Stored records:
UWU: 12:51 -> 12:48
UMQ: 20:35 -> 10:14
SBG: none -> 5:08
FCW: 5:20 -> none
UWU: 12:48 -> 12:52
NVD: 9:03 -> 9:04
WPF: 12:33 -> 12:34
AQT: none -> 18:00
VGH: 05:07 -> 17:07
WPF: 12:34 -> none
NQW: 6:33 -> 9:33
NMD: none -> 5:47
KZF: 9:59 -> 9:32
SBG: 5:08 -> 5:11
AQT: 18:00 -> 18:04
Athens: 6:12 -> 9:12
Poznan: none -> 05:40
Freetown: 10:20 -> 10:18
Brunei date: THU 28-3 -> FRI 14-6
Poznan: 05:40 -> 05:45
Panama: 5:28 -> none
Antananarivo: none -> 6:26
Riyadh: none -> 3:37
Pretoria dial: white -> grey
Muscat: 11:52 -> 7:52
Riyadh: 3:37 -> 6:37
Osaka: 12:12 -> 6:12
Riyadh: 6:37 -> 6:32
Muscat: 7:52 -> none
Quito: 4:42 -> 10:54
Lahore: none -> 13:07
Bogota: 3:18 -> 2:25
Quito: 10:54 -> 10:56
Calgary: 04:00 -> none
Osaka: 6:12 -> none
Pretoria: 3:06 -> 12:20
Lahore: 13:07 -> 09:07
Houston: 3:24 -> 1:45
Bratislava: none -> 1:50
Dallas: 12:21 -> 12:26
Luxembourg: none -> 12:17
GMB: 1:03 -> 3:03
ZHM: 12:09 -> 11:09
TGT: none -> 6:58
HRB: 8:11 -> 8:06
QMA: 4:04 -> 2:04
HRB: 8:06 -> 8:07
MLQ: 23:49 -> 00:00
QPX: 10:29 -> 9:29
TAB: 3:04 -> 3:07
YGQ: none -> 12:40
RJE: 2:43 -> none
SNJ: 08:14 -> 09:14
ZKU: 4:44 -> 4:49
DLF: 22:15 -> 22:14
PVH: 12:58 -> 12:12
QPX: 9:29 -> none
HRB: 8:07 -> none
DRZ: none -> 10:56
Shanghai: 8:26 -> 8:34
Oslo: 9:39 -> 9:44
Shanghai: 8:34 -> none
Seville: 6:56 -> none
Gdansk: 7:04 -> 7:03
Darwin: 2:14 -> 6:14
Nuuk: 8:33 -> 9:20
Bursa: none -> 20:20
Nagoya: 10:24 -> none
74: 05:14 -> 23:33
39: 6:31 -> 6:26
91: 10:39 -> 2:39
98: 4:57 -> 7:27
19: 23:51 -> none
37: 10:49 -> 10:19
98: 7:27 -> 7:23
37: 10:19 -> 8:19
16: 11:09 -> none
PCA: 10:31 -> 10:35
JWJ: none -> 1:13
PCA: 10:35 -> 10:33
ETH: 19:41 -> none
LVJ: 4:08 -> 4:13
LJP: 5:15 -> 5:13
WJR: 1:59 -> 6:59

REQUIRED TASK:
From the material, list each line that contains the string "Riyadh", where uppercase and lowercase count as different.

REPLY TO THE EXERCISE:
Riyadh: none -> 3:37
Riyadh: 3:37 -> 6:37
Riyadh: 6:37 -> 6:32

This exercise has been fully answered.